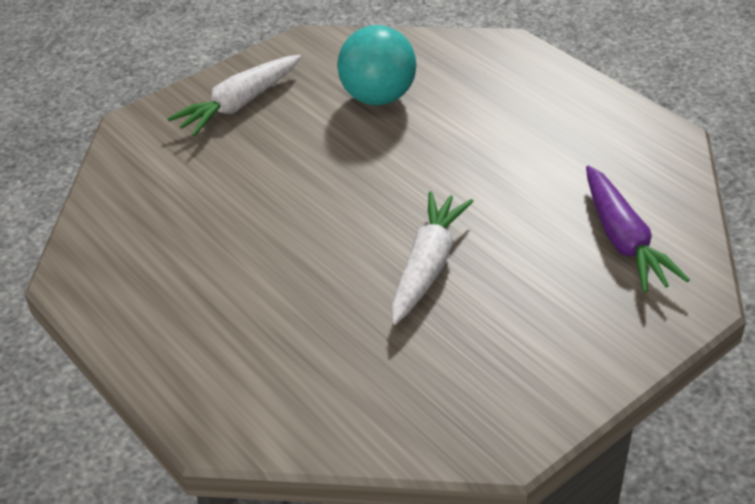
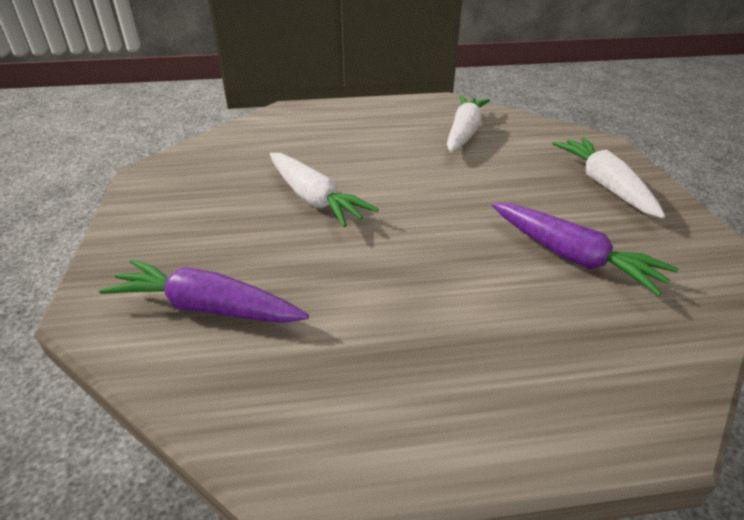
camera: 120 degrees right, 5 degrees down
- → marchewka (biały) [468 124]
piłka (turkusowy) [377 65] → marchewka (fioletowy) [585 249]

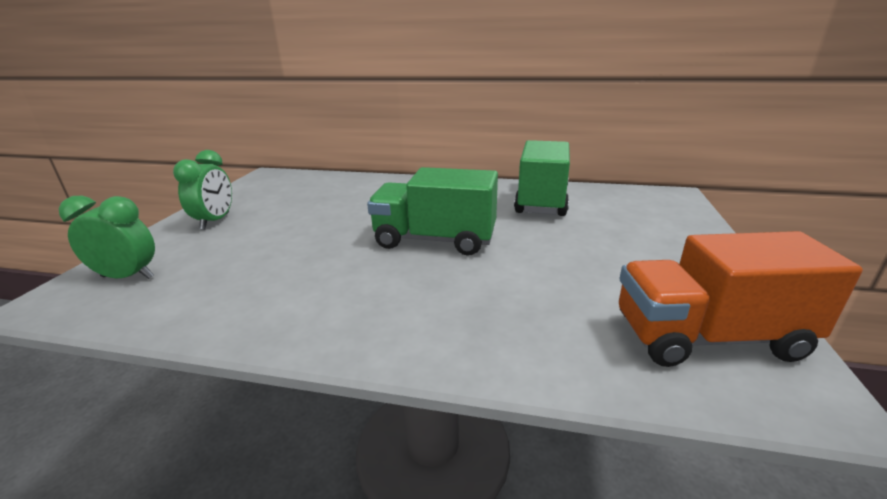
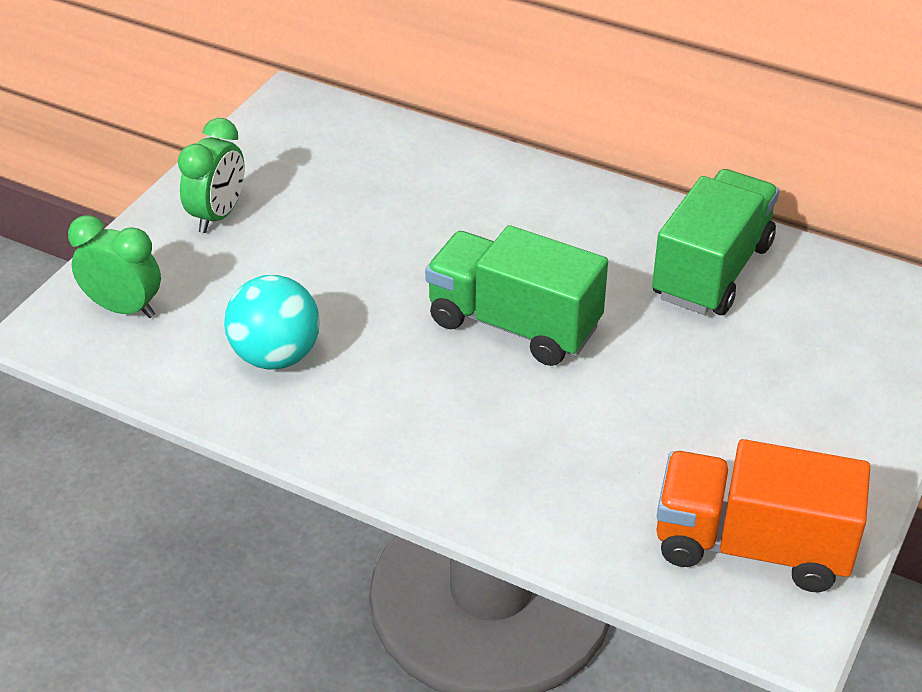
camera: 15 degrees right, 15 degrees up
- → piłka (turkusowy) [272 322]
════
■ Try it:
Please copy every entry exactly, without the pictures.

■ Task output:
camera: 120 degrees right, 5 degrees down
- → marchewka (biały) [468 124]
piłka (turkusowy) [377 65] → marchewka (fioletowy) [585 249]

camera: 15 degrees right, 15 degrees up
- → piłka (turkusowy) [272 322]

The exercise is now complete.